Dataset content:
###

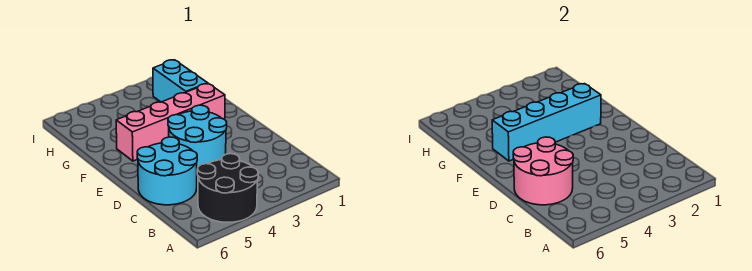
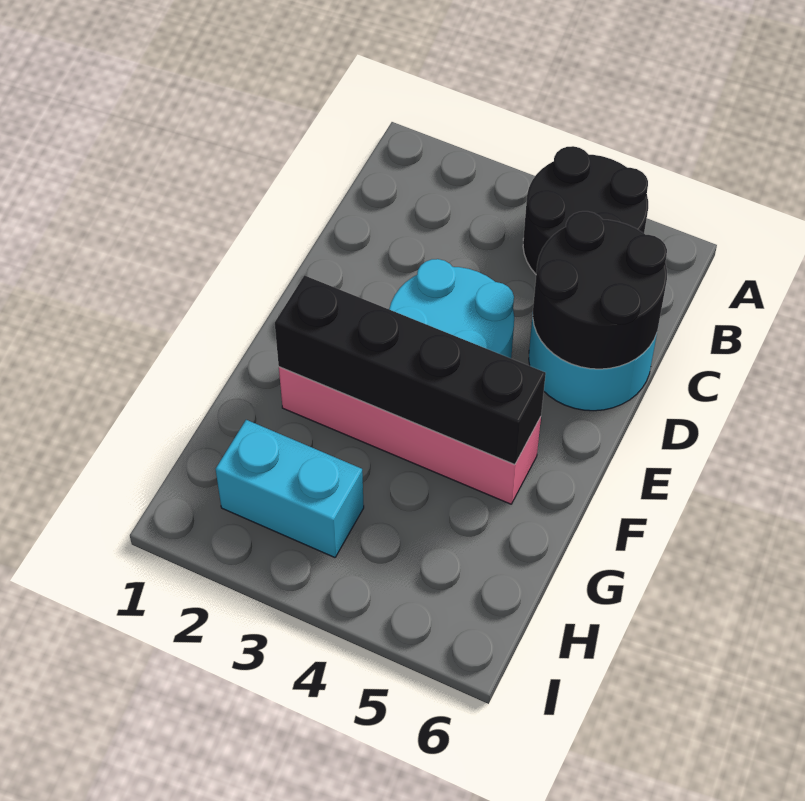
pink round brick C5:D6 level 2 -> black round brick C5:D6 level 2
cyan brick F2:F5 level 2 -> black brick F2:F5 level 2
cyan brick G2:H2 level 1 -> cyan brick H2:H3 level 1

###

Directions: For this exercise, transcribe the data above line by line, exactly, with pictures omitted.

Response to this task:
pink round brick C5:D6 level 2 -> black round brick C5:D6 level 2
cyan brick F2:F5 level 2 -> black brick F2:F5 level 2
cyan brick G2:H2 level 1 -> cyan brick H2:H3 level 1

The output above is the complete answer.